_GIVEN INFORMATION_
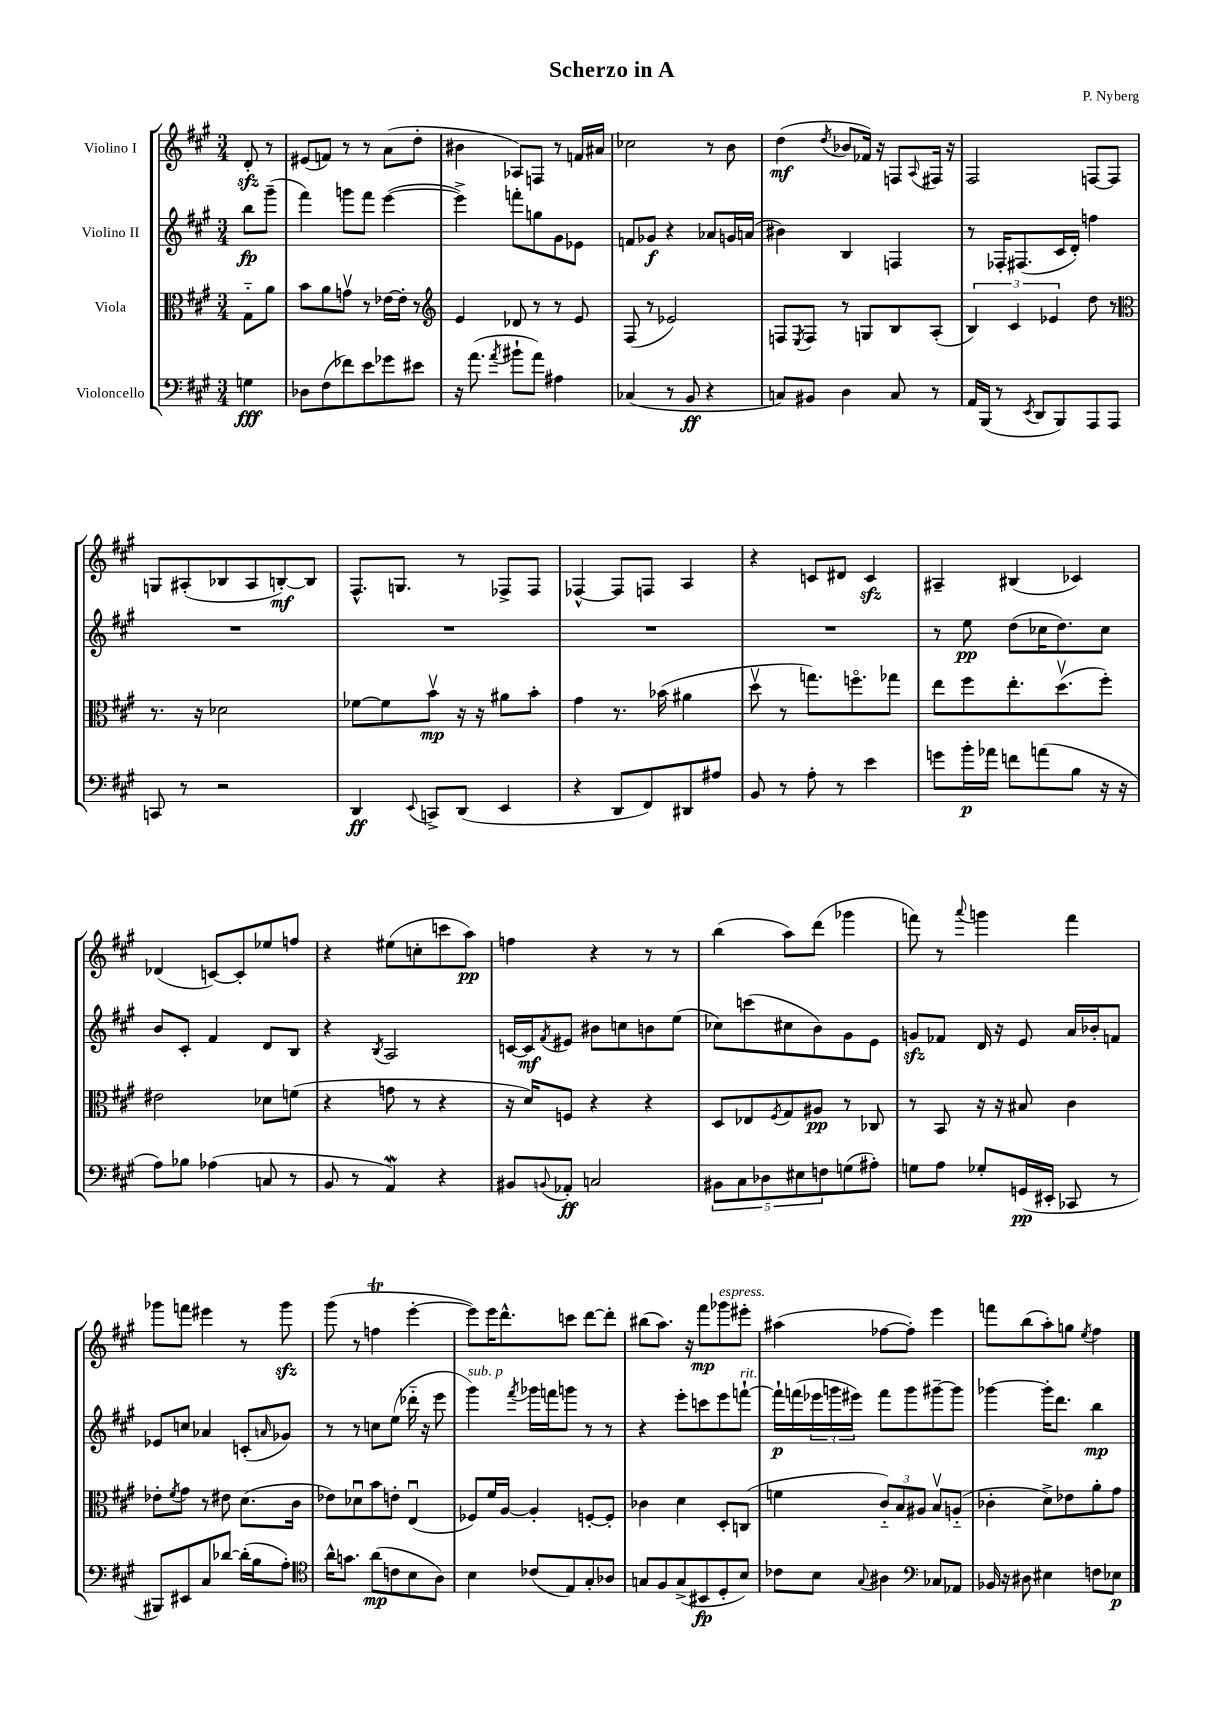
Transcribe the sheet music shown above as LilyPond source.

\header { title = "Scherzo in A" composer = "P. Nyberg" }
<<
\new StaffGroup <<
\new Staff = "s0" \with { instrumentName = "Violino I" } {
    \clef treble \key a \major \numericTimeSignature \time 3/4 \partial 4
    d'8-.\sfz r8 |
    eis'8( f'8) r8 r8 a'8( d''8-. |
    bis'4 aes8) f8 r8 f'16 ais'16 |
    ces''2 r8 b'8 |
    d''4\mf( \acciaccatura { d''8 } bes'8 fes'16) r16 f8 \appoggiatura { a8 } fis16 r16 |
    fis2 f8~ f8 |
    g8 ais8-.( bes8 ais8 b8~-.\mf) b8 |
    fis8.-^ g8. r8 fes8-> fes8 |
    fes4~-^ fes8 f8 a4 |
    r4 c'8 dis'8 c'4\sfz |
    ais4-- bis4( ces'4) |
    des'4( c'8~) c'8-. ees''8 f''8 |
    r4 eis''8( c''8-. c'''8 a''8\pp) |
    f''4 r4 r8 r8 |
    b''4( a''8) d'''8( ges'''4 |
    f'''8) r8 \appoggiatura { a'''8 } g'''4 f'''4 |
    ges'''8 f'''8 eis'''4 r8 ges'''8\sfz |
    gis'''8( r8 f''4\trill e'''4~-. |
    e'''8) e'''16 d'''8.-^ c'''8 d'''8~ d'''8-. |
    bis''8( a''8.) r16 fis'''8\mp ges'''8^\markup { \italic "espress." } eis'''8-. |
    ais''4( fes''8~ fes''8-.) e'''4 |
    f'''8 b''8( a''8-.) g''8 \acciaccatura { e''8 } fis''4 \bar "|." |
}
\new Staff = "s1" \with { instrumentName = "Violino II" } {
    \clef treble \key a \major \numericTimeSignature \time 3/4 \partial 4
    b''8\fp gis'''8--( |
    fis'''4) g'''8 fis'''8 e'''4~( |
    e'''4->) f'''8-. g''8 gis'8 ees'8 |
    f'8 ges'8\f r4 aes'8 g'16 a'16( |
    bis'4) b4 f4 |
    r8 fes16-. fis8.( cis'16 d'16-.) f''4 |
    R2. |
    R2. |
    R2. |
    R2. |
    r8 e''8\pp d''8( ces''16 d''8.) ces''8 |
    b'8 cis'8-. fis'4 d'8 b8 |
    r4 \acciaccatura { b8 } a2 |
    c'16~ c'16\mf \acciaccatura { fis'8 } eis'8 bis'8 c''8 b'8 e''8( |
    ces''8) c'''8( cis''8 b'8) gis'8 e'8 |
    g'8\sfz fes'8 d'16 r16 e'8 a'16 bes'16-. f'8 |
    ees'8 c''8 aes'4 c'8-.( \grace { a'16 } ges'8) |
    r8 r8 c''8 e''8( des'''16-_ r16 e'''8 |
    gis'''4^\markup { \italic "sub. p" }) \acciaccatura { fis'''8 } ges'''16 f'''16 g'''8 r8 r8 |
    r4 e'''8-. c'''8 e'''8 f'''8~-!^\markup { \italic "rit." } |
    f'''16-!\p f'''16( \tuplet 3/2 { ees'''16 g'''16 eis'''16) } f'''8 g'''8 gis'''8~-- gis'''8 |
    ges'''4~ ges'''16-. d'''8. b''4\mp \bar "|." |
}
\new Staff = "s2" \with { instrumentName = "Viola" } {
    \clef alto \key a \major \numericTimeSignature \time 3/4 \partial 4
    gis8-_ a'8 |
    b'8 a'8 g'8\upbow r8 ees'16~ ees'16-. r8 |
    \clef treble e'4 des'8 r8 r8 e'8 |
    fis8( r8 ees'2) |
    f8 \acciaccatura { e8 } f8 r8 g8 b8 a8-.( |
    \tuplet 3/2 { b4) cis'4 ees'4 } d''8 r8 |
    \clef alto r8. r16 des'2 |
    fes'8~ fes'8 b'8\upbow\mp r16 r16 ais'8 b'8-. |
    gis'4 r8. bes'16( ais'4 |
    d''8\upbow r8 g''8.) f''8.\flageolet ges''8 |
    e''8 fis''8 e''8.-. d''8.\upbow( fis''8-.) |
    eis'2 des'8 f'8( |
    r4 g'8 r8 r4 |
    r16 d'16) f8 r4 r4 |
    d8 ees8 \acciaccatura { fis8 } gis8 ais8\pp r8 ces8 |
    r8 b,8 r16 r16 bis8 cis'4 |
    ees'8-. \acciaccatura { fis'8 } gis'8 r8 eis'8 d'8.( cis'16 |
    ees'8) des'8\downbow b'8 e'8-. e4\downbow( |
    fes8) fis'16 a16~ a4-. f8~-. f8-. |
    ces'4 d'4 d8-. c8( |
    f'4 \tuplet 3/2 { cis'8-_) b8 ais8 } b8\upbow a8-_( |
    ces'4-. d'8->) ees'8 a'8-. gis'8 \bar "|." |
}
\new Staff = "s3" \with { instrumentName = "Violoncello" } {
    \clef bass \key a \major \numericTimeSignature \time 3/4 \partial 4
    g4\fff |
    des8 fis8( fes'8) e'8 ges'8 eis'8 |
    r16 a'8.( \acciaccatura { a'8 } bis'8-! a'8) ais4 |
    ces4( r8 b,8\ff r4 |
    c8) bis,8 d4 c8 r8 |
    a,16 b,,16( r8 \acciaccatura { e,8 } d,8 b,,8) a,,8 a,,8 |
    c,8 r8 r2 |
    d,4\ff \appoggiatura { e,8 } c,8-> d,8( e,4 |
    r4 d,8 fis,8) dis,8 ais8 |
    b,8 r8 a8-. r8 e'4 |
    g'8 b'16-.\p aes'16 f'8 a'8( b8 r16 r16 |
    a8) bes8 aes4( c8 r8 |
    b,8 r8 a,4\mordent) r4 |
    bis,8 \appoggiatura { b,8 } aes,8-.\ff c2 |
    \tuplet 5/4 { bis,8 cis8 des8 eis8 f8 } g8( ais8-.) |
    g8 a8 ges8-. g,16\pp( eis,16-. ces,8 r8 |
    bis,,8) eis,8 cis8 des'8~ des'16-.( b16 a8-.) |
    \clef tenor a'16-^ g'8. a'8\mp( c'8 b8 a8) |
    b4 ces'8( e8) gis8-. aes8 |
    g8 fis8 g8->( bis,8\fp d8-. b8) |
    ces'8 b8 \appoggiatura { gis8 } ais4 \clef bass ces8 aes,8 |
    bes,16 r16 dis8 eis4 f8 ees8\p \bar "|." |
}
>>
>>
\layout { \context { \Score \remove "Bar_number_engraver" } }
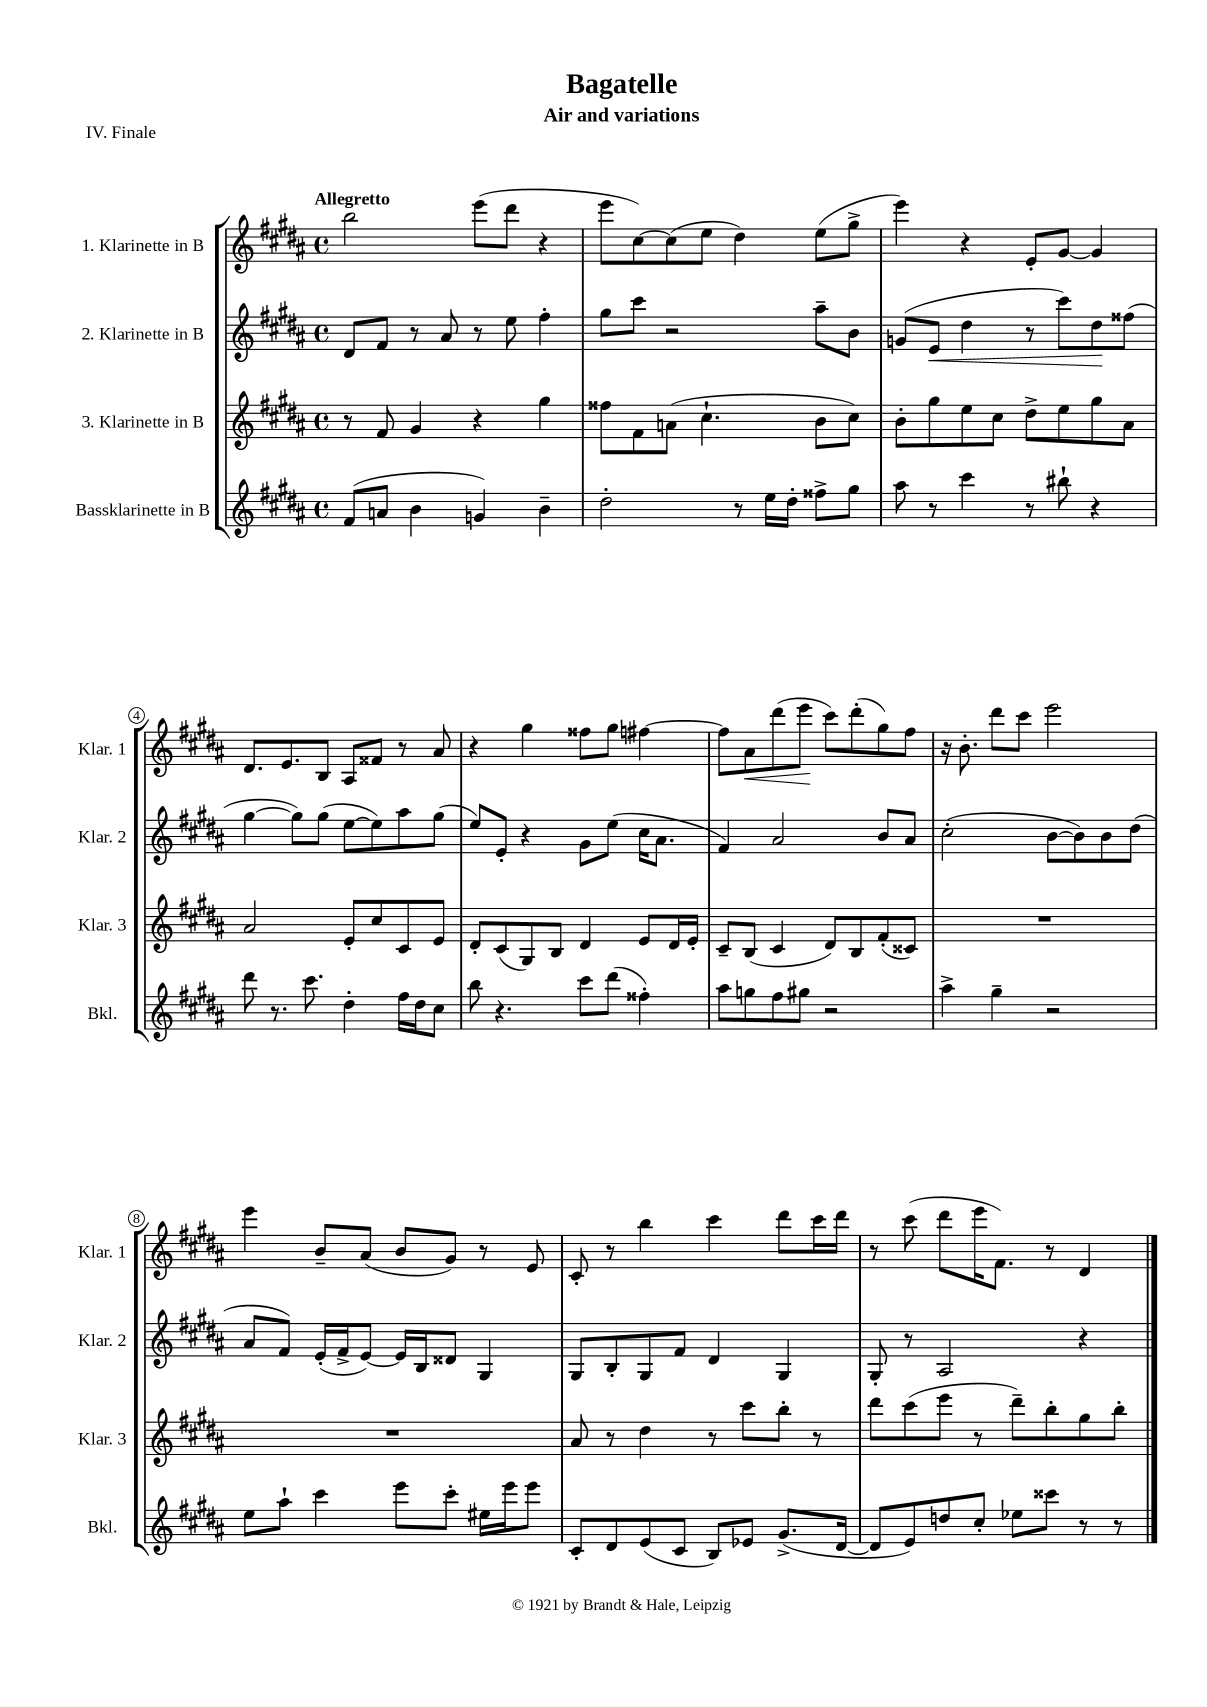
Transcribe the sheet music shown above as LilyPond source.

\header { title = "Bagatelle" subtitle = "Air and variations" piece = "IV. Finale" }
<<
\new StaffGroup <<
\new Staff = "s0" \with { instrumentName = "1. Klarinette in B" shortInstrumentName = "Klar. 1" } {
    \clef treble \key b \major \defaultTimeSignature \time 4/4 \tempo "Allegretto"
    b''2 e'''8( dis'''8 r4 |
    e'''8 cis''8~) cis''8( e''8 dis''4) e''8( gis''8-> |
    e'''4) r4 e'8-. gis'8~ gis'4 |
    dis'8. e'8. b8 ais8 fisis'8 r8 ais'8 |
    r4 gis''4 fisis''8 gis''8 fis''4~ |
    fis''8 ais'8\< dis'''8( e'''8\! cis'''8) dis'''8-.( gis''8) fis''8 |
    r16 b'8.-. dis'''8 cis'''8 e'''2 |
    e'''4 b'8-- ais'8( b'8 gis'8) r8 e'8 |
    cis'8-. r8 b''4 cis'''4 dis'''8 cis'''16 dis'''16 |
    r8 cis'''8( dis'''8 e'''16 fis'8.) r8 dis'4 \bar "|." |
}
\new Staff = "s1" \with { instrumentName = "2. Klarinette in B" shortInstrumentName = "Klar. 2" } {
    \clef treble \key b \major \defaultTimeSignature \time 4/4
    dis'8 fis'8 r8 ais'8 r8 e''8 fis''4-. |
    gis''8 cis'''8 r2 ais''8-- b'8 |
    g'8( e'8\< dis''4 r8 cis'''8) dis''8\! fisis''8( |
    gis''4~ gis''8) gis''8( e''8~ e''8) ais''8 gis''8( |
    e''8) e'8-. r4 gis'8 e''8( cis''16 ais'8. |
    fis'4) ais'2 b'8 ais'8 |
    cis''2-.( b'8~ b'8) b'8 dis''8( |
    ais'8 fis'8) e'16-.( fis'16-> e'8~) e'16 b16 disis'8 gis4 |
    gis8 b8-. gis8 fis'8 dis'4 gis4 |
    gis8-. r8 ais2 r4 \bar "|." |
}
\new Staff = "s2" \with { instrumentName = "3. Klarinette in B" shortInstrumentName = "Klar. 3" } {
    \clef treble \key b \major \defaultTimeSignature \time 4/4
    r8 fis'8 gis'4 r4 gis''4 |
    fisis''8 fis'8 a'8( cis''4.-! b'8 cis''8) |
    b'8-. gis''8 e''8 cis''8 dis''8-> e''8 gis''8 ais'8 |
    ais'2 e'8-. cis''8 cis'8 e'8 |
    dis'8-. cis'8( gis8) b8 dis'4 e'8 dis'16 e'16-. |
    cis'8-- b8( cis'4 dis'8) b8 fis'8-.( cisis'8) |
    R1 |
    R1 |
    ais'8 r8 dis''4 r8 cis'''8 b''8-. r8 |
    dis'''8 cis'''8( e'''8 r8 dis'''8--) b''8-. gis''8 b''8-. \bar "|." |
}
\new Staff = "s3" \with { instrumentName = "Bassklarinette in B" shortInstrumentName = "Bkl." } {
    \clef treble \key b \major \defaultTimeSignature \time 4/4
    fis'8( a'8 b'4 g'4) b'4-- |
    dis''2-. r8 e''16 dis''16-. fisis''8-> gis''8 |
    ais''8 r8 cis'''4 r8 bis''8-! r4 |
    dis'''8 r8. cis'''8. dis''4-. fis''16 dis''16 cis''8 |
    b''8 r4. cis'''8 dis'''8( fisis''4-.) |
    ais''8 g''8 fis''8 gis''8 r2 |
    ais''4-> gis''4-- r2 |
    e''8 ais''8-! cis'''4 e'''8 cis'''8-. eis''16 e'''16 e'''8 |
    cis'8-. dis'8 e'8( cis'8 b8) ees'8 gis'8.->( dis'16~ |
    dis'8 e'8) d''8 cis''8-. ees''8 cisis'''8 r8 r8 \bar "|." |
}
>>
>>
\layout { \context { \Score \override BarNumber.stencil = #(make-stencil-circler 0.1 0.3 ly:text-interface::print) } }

_SHORT TASK_
Identify each line in the rows above that contains the string "context". Copy every such line in full.

_FULL ANSWER_
\layout { \context { \Score \remove "Bar_number_engraver" } }
\layout { \context { \Score \override BarNumber.stencil = #(make-stencil-circler 0.1 0.3 ly:text-interface::print) } }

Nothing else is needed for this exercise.